"""

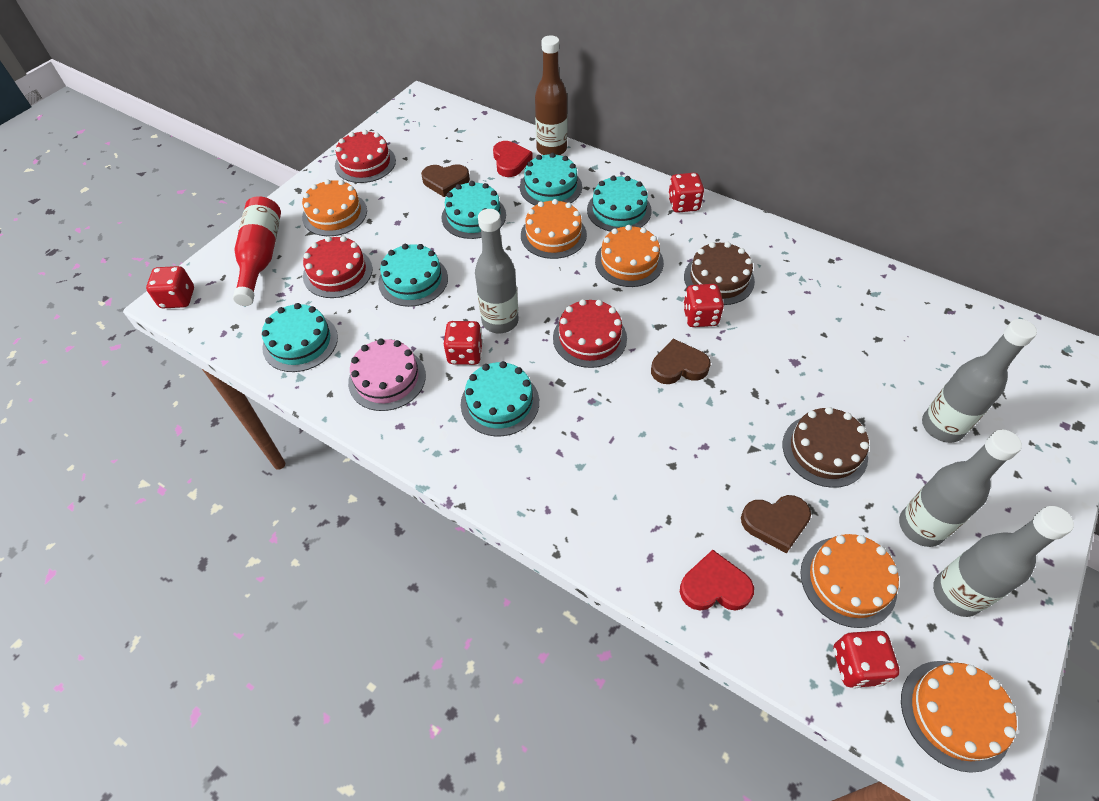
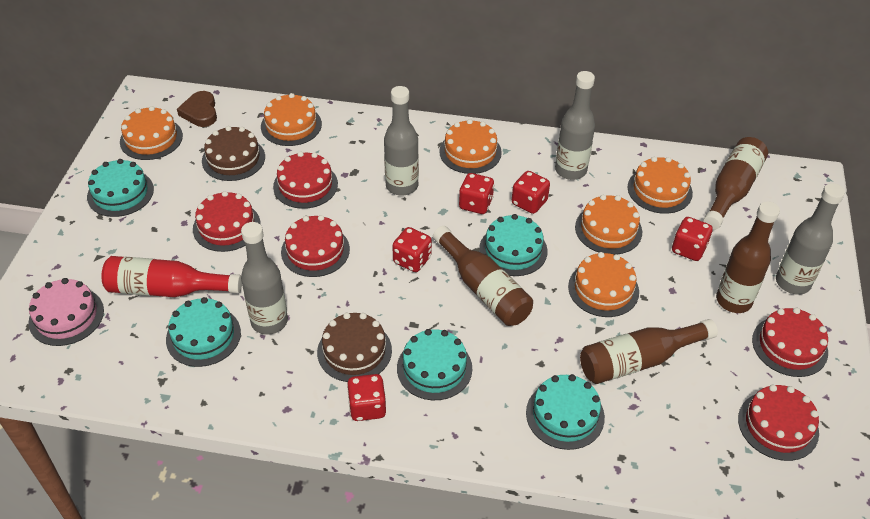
brown bottle: [535,36,568,155] = 1 -> [433,226,533,326] [580,319,718,384] [703,137,768,230] [716,201,780,313] = 4
brown heart: [421,164,470,197] [651,339,711,384] [741,495,811,554] = 3 -> [177,91,217,127] = 1
orange cake: [302,179,367,236] [521,199,587,259] [595,225,664,287] [800,534,899,628] [901,661,1017,773] = 5 -> [120,106,183,160] [261,93,322,146] [439,119,502,174] [568,252,639,317] [575,195,642,255] [627,157,693,214] = 6
red cake: [303,236,373,298] [335,130,396,183] [553,299,627,368] = 3 -> [193,191,261,252] [273,152,338,209] [281,215,350,277] [738,385,819,461] [752,308,828,377] = 5
red heart: [493,141,533,177] [680,550,754,611] = 2 -> none = 0
turquoise cake: [262,303,338,372] [378,244,448,307] [442,181,506,239] [461,361,539,436] [520,153,582,205] [587,176,652,232] = 6 -> [87,159,154,217] [166,297,241,367] [397,329,472,400] [479,214,548,276] [526,374,605,450] = 5

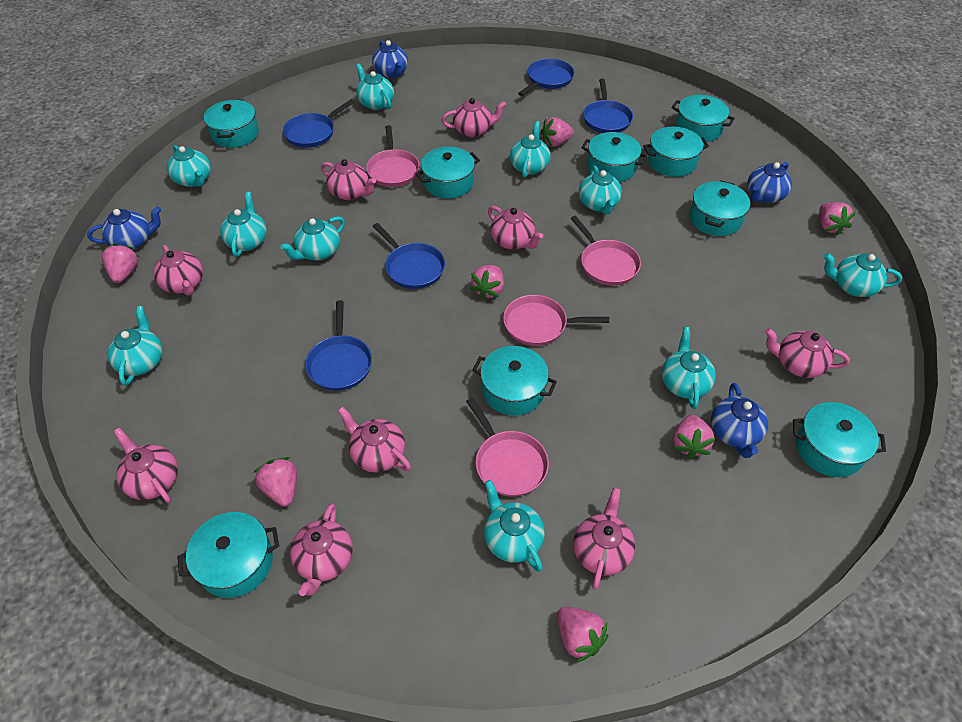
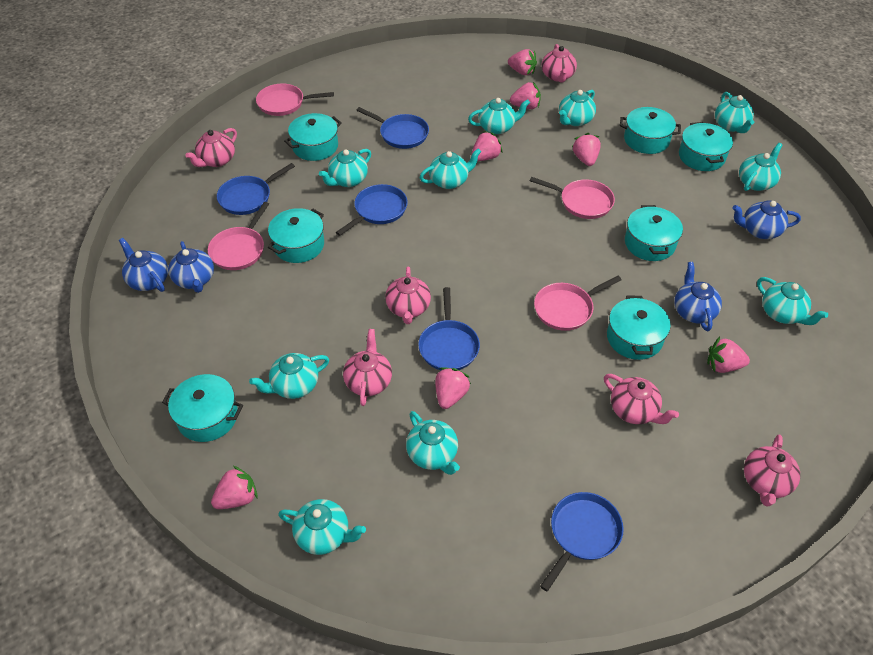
pink teapot: [113,428,178,503] [153,245,203,296] [290,503,353,596] [321,159,376,200] [337,407,411,472] [441,98,506,138] [488,206,543,249] [573,488,635,590] [765,328,850,378] = 9 -> [185,128,237,167] [343,329,392,406] [385,266,431,324] [542,44,577,82] [604,374,679,424] [744,434,800,507] = 6
turquoise pot: [177,512,279,598] [204,99,259,148] [416,147,480,199] [473,346,557,416] [581,132,647,182] [643,127,709,177] [672,95,735,142] [690,180,750,236] [793,402,886,477] = 9 -> [162,374,243,442] [268,208,324,263] [284,113,342,161] [607,296,671,360] [620,107,681,154] [625,205,683,261] [679,122,733,171] = 7

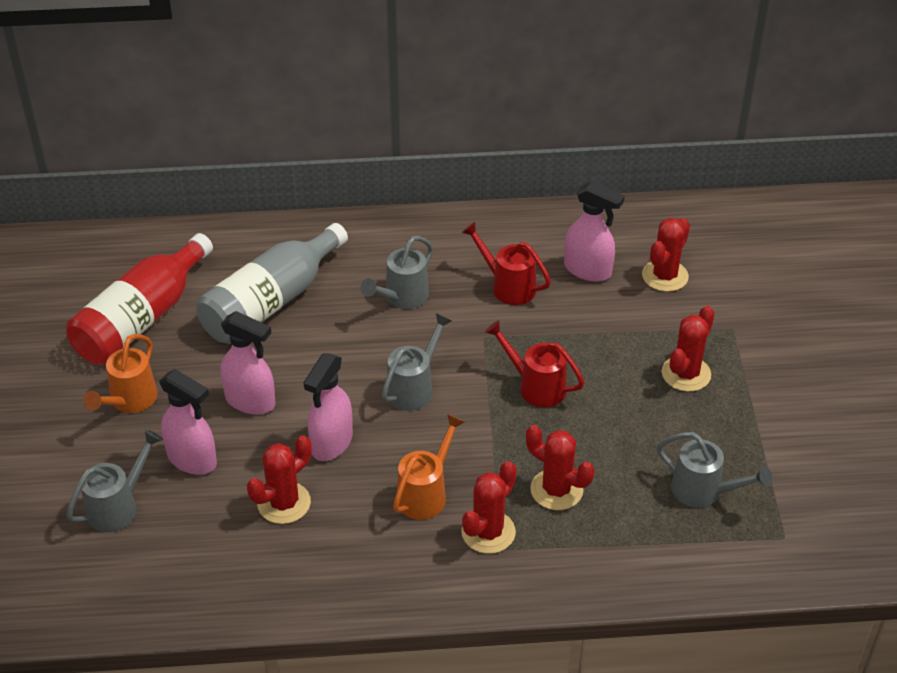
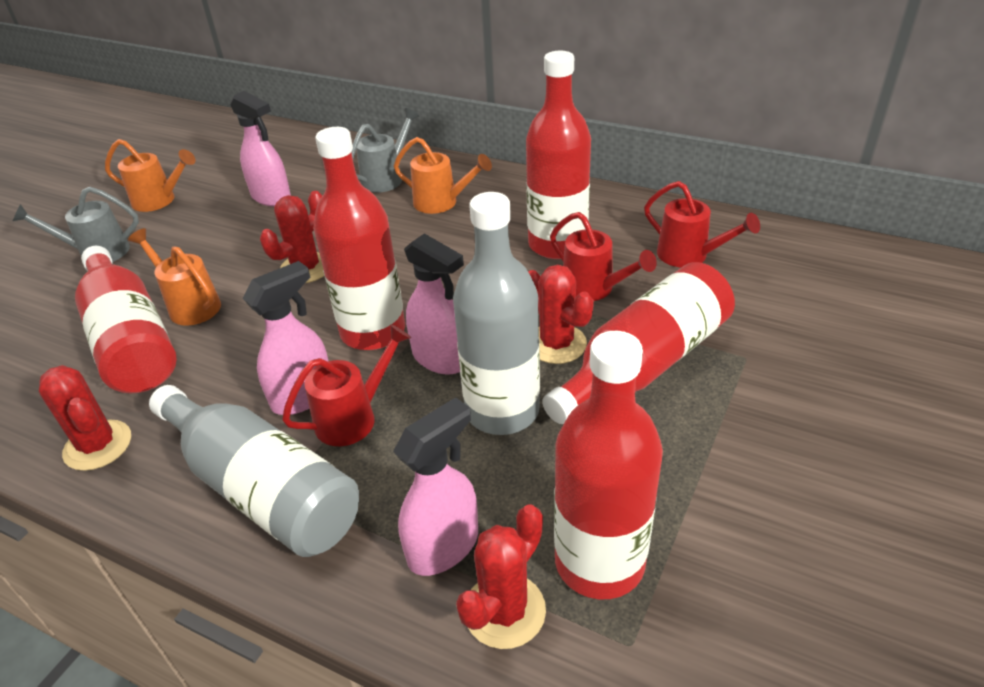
grey bottle: [196,223,348,344] = 1 -> [149,385,359,557] [453,192,540,435] = 2
grey watering can: [66,430,163,532] [361,236,433,309] [382,313,452,411] [657,432,772,508] = 4 -> [13,186,139,262] [351,108,420,193] = 2
orange watering can: [84,334,158,413] [393,414,465,520] = 2 -> [105,139,196,212] [128,228,221,326] [394,137,492,214] = 3
red bottle: [66,233,213,365] = 1 -> [75,246,177,393] [313,127,405,350] [526,51,591,259] [542,262,735,424] [554,331,663,599] = 5
red cactus: [247,435,312,524] [461,461,517,554] [526,425,595,510] [642,218,690,292] [662,306,715,392] = 5 -> [39,365,131,471] [260,191,324,283] [456,505,546,649] [529,264,594,364] = 4
red watering can: [461,222,551,305] [485,320,584,407] = 2 -> [282,324,411,446] [550,212,657,301] [644,181,760,267] = 3

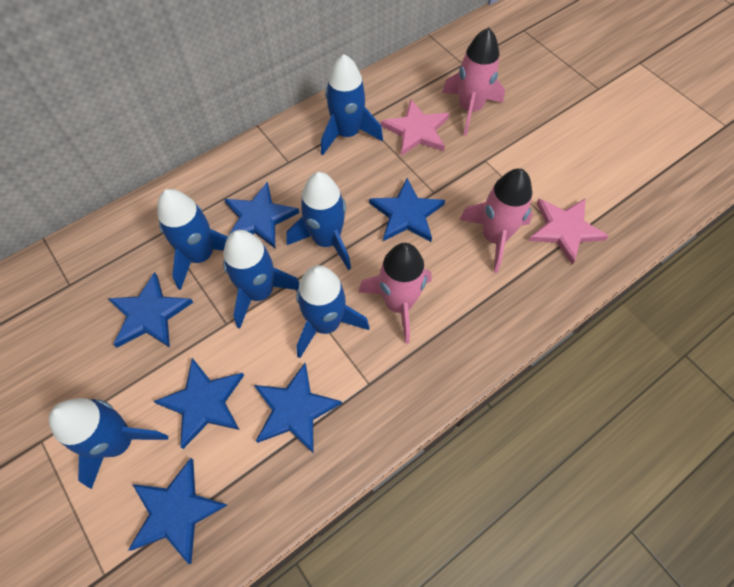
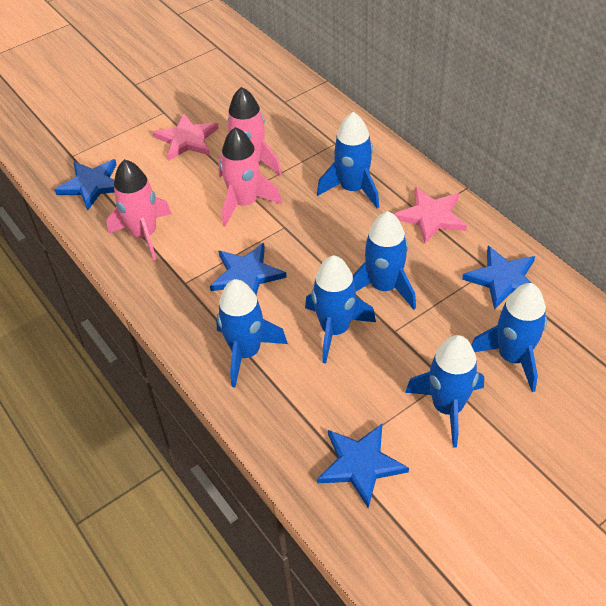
blue star: [108,272,193,348] [128,458,227,564] [153,358,244,449] [224,182,299,248] [254,363,342,453] [369,178,445,242] = 6 -> [55,159,117,210] [210,243,287,295] [317,424,409,508] [462,246,535,310] = 4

"""

TASK REQUIREMENTS
Reproduce the records exactly, starting with their first line and ending with the line that contains "pink teapot: [113,428,178,503]", though pictures should be dropped.

ANSWER BELOW
brown bottle: [535,36,568,155] = 1 -> [433,226,533,326] [580,319,718,384] [703,137,768,230] [716,201,780,313] = 4
brown heart: [421,164,470,197] [651,339,711,384] [741,495,811,554] = 3 -> [177,91,217,127] = 1
orange cake: [302,179,367,236] [521,199,587,259] [595,225,664,287] [800,534,899,628] [901,661,1017,773] = 5 -> [120,106,183,160] [261,93,322,146] [439,119,502,174] [568,252,639,317] [575,195,642,255] [627,157,693,214] = 6
red cake: [303,236,373,298] [335,130,396,183] [553,299,627,368] = 3 -> [193,191,261,252] [273,152,338,209] [281,215,350,277] [738,385,819,461] [752,308,828,377] = 5
red heart: [493,141,533,177] [680,550,754,611] = 2 -> none = 0
turquoise cake: [262,303,338,372] [378,244,448,307] [442,181,506,239] [461,361,539,436] [520,153,582,205] [587,176,652,232] = 6 -> [87,159,154,217] [166,297,241,367] [397,329,472,400] [479,214,548,276] [526,374,605,450] = 5

pink teapot: [113,428,178,503] [153,245,203,296] [290,503,353,596] [321,159,376,200] [337,407,411,472] [441,98,506,138] [488,206,543,249] [573,488,635,590] [765,328,850,378] = 9 -> [185,128,237,167] [343,329,392,406] [385,266,431,324] [542,44,577,82] [604,374,679,424] [744,434,800,507] = 6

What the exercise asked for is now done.